Exercise description – Give only the number of lines in the data that include the string "turquoise".

Data extract –
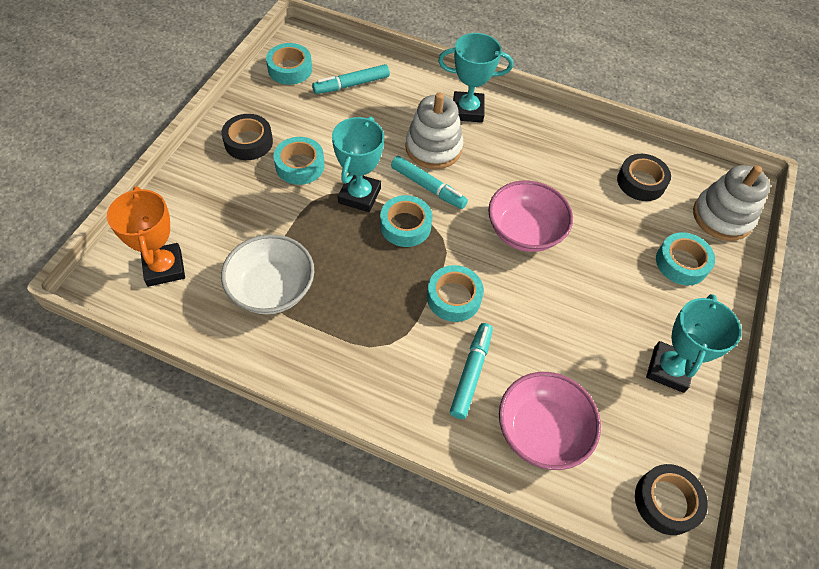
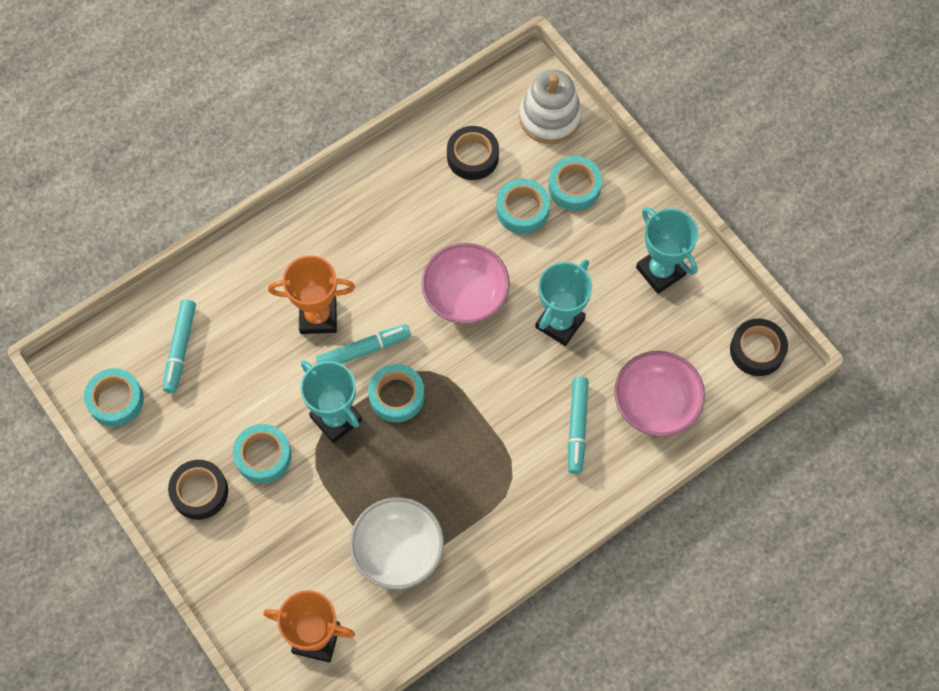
camera: 55 degrees left, 10 degrees up
(433, 148) = (318, 316): white stacking toy -> orange trophy
(454, 297) = (498, 398): turquoise tape -> turquoise tape (522, 210)
(467, 110) = (289, 255): turquoise trophy -> turquoise trophy (560, 323)
(471, 373) = (577, 427): turquoise marker -> turquoise marker turned 135 degrees counterclockwise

Task solution – 3